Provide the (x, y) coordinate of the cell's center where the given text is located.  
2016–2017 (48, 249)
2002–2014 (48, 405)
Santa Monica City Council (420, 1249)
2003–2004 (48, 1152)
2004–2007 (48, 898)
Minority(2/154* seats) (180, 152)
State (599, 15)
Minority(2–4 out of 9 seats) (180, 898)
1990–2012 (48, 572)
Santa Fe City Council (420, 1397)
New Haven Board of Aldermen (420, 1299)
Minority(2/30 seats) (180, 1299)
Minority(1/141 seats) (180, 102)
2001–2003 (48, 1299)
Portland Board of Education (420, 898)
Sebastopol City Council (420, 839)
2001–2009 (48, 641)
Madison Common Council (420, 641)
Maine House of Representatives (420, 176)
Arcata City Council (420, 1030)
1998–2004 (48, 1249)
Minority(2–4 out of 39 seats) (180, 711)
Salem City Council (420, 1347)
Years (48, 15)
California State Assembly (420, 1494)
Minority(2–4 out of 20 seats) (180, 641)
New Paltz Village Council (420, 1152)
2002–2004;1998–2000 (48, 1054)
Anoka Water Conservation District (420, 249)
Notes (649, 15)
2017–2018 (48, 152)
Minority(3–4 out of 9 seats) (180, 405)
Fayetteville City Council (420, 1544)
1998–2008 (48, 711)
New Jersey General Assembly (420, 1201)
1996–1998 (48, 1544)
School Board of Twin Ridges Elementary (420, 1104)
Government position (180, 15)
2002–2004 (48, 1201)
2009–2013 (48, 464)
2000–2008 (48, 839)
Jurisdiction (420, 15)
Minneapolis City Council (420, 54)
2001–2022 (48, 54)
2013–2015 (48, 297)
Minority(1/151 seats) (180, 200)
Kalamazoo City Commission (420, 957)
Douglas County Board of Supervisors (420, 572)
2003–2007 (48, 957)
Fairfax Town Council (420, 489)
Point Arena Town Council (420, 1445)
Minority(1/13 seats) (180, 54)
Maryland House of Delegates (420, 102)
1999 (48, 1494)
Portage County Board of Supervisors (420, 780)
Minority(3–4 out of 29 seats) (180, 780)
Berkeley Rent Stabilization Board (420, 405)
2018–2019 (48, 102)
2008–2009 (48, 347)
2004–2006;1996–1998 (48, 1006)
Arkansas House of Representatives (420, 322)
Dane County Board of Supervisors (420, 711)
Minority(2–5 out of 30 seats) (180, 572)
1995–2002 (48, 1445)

● ● ● ●

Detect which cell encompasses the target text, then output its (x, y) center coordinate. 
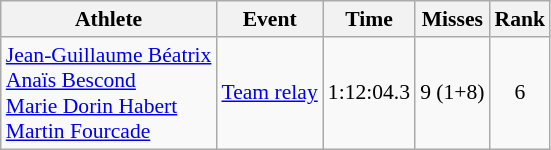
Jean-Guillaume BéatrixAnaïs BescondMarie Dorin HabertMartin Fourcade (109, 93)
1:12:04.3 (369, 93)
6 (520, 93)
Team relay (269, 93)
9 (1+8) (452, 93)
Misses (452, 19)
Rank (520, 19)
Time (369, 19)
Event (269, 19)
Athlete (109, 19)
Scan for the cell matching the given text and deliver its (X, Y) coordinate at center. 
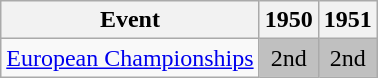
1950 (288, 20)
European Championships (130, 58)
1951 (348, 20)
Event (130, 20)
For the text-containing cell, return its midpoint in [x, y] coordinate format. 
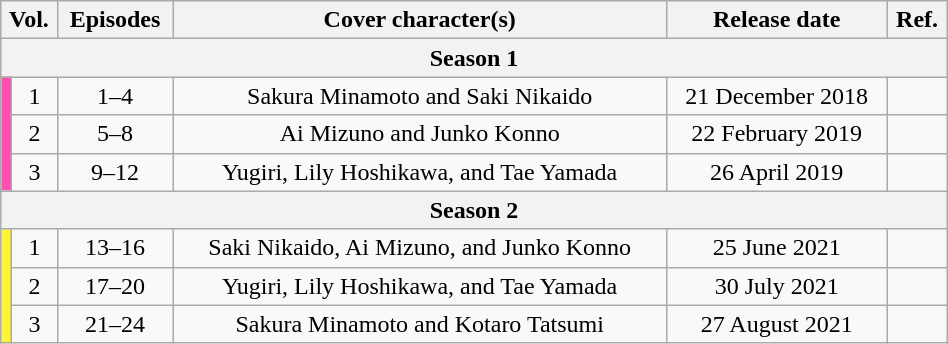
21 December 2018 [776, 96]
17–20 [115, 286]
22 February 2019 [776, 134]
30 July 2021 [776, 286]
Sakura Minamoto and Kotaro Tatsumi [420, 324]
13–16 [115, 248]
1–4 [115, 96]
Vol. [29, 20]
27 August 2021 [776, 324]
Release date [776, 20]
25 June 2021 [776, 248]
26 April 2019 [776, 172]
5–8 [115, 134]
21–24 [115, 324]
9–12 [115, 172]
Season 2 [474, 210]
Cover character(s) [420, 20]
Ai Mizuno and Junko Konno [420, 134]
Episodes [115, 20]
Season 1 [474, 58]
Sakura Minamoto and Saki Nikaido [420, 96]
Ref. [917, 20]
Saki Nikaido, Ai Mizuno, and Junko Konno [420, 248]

● ● ● ●

● What you should do:
Convert the material from the line with "1950 (288, 20)" up to and including the line with "For the text-containing" into a numbered list, leaving out any blank lines.

● The result:
1. 1950 (288, 20)
2. European Championships (130, 58)
3. 1951 (348, 20)
4. Event (130, 20)
5. For the text-containing cell, return its midpoint in [x, y] coordinate format. 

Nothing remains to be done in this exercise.